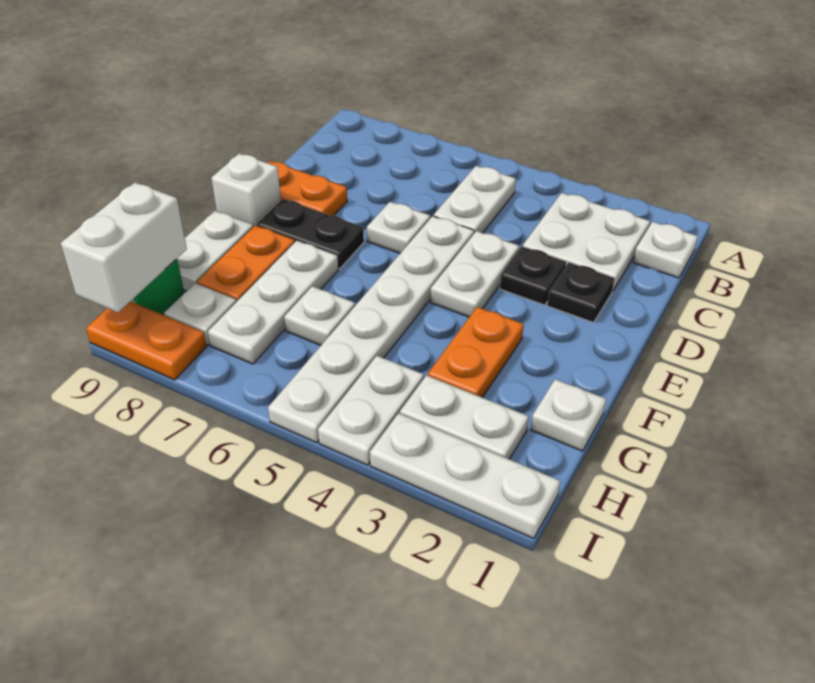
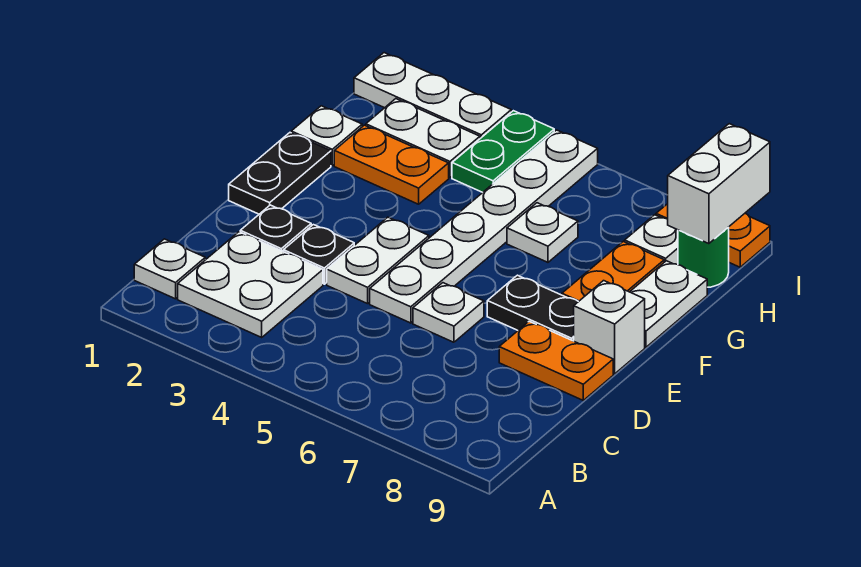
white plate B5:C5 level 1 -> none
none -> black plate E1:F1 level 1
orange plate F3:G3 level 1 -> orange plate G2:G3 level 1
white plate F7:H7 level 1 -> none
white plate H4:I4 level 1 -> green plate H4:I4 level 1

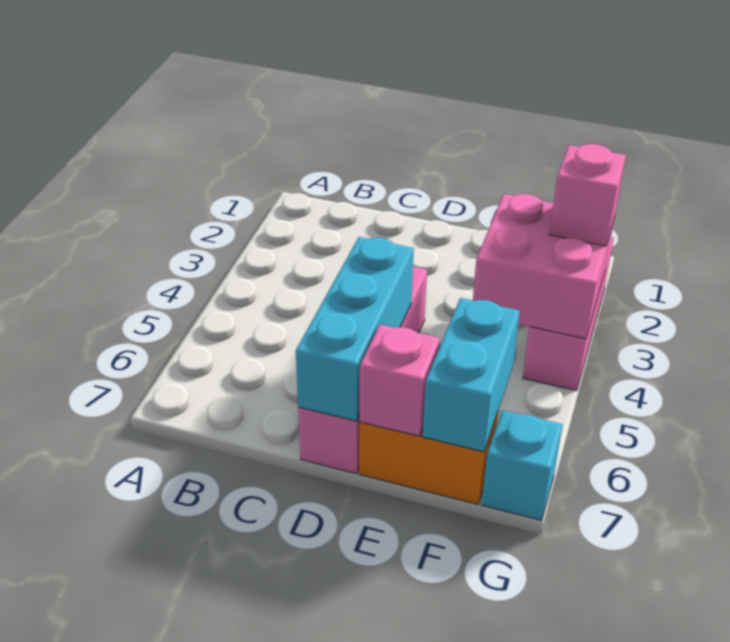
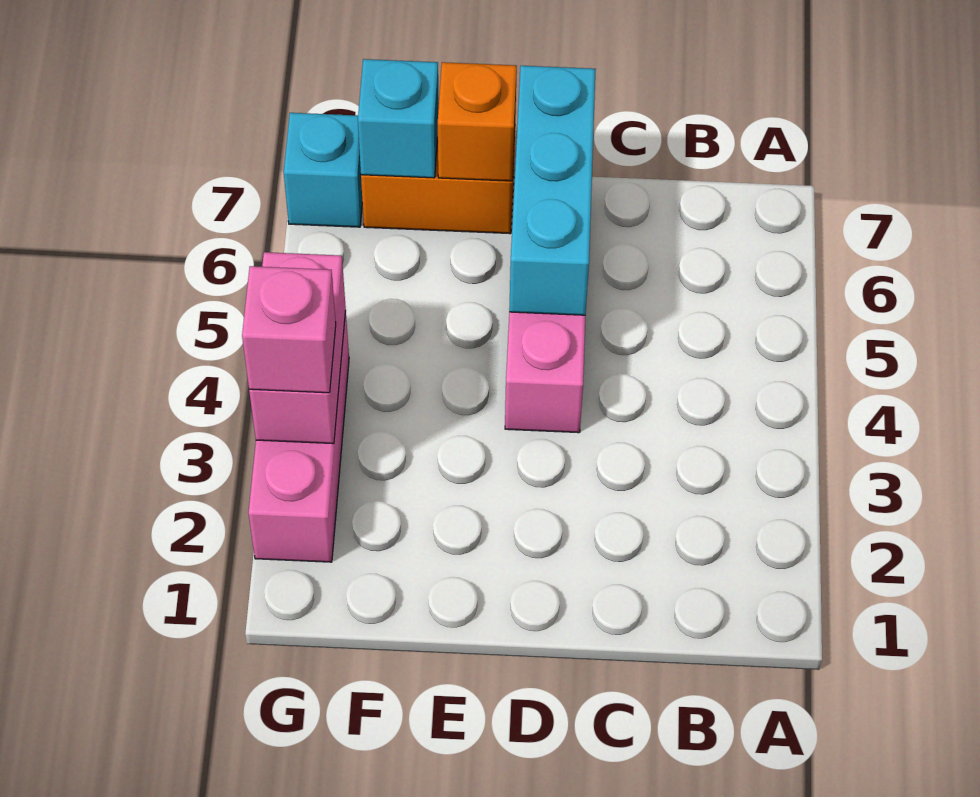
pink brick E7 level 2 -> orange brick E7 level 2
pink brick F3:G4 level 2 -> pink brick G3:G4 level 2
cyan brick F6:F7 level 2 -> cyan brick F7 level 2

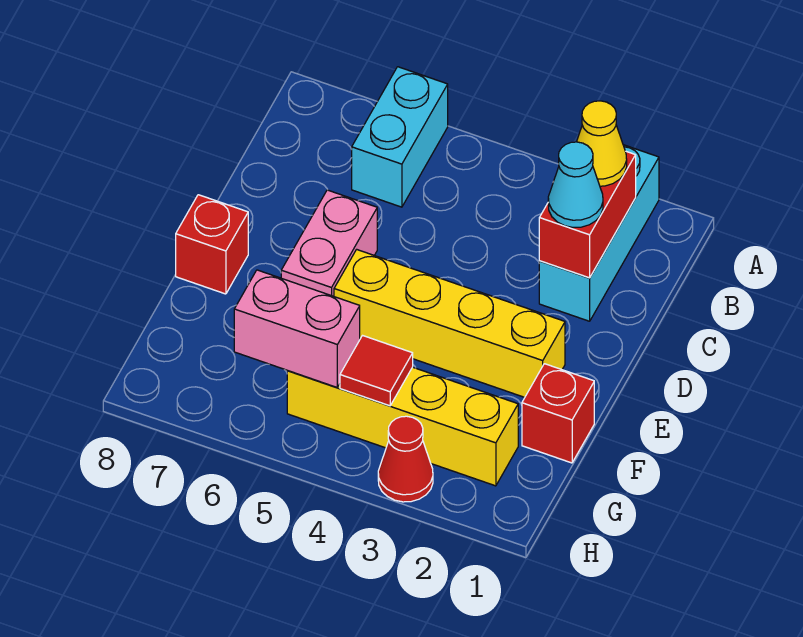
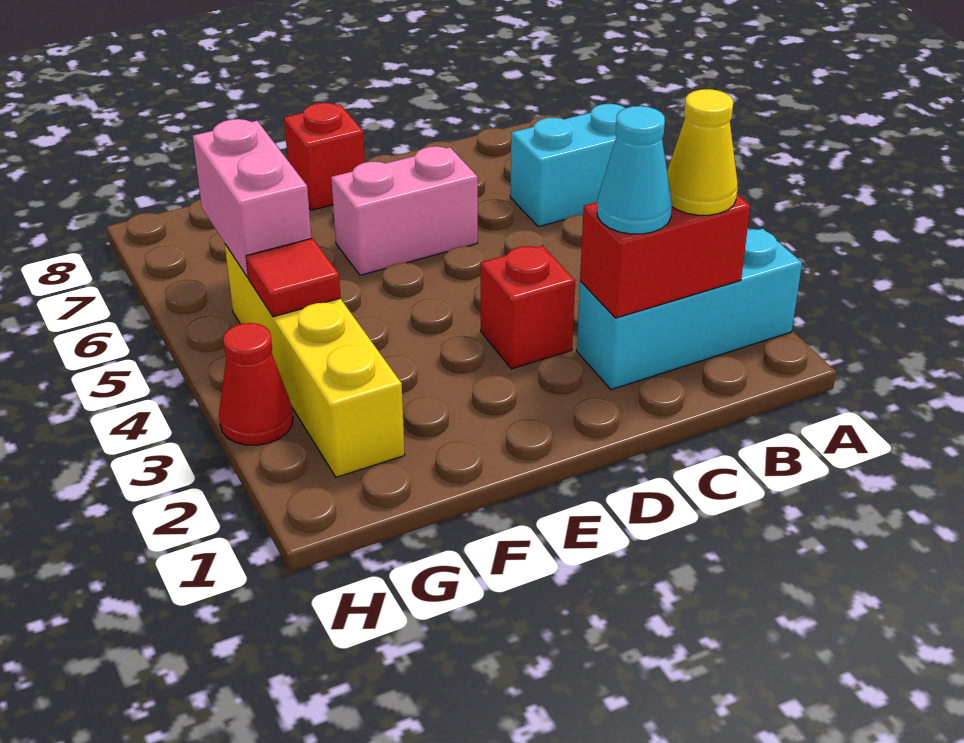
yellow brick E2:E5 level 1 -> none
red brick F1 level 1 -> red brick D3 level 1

################

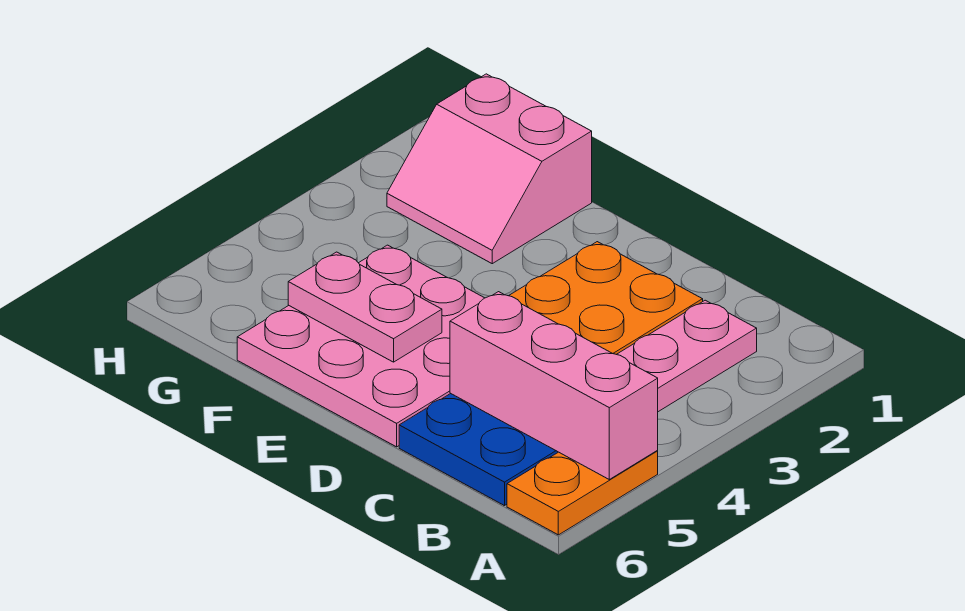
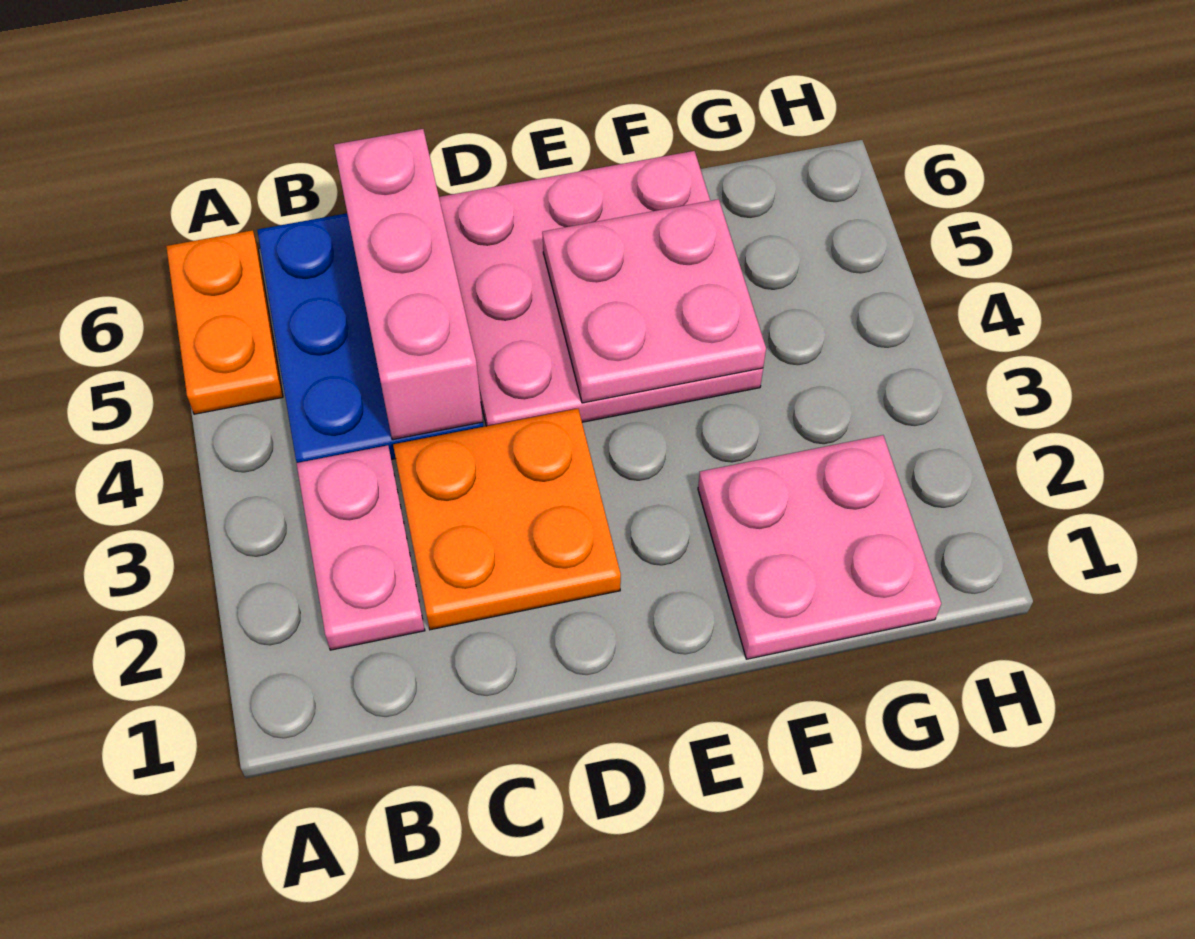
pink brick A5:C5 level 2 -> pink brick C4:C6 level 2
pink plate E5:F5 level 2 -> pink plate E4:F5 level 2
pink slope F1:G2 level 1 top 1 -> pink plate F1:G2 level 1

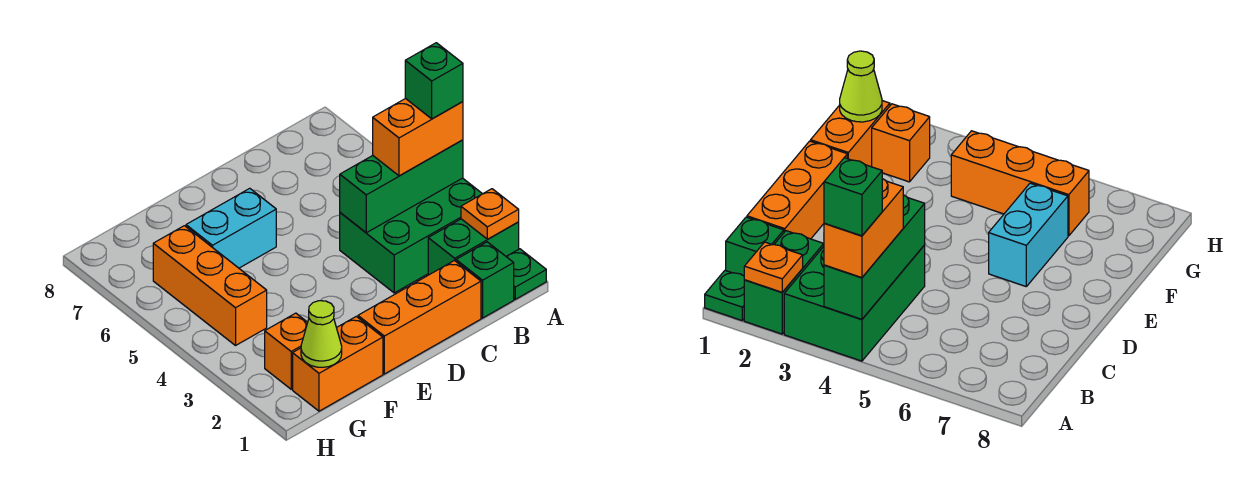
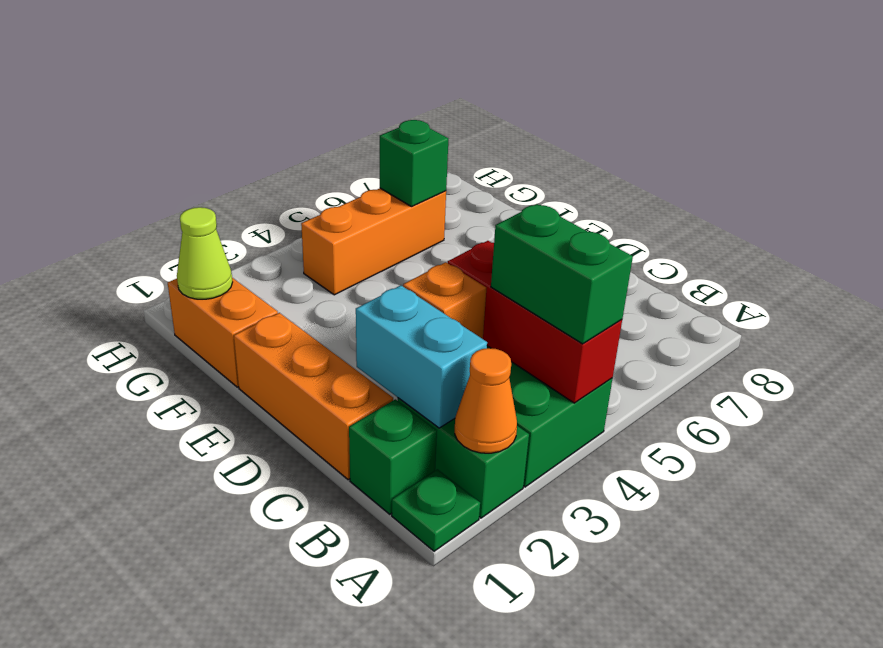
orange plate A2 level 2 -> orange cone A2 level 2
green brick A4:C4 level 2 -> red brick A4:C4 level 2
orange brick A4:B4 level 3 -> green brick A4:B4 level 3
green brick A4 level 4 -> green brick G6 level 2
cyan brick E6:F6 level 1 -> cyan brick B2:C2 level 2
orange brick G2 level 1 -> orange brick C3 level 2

################

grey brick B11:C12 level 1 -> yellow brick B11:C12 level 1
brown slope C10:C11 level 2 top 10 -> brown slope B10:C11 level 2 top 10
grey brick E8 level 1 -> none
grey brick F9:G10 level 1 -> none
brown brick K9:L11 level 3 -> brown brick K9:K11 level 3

################

▸ **Task prompt**
If a picture sits between the line containing "white plate B5:C5 level 1 -> none" and the line containing "red brick F1 level 1 -> red brick D3 level 1", leave it out, and return the lines of that range above exactly, both ends included.

▸ **Solution to the problem**
white plate B5:C5 level 1 -> none
none -> black plate E1:F1 level 1
orange plate F3:G3 level 1 -> orange plate G2:G3 level 1
white plate F7:H7 level 1 -> none
white plate H4:I4 level 1 -> green plate H4:I4 level 1

pink brick E7 level 2 -> orange brick E7 level 2
pink brick F3:G4 level 2 -> pink brick G3:G4 level 2
cyan brick F6:F7 level 2 -> cyan brick F7 level 2

yellow brick E2:E5 level 1 -> none
red brick F1 level 1 -> red brick D3 level 1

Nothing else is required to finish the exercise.